Problem details
Within the records below, filter for lines carrying the word "yellow" and copy them.
=== Begin Enclosure ===
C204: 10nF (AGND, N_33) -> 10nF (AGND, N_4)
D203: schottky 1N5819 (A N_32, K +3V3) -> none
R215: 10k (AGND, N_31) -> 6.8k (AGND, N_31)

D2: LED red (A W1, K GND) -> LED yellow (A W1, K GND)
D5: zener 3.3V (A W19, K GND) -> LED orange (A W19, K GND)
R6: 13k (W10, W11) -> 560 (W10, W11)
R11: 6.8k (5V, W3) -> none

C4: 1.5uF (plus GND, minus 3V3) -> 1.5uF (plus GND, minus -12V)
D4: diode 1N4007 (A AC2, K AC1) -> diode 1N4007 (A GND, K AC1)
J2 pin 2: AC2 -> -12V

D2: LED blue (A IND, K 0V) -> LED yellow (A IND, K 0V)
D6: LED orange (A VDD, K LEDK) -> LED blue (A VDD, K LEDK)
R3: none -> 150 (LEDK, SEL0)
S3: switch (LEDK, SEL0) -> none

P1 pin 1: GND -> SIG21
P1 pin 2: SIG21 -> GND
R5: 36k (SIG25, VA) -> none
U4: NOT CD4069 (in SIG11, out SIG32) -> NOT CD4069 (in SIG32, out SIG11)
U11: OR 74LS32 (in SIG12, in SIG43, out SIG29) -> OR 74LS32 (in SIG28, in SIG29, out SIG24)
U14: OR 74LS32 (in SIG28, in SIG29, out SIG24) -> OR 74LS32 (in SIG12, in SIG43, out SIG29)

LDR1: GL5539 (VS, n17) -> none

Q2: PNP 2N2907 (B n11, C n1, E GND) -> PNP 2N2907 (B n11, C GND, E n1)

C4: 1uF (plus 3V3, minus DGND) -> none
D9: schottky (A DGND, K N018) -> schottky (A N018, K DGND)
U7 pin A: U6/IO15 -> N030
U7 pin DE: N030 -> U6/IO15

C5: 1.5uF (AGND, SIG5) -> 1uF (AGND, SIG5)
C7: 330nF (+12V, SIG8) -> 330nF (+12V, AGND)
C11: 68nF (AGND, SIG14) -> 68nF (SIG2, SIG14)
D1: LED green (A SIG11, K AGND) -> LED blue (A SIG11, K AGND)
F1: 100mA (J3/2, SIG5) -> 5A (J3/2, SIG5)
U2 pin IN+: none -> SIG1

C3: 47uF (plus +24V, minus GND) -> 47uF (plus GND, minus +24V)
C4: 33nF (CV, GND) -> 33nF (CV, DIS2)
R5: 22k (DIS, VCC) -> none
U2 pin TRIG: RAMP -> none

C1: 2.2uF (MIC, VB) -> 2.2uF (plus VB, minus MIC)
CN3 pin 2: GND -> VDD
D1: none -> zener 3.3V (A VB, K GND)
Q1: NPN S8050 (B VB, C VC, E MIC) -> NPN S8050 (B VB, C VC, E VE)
=== End Enclosure ===
Result
D2: LED red (A W1, K GND) -> LED yellow (A W1, K GND)
D2: LED blue (A IND, K 0V) -> LED yellow (A IND, K 0V)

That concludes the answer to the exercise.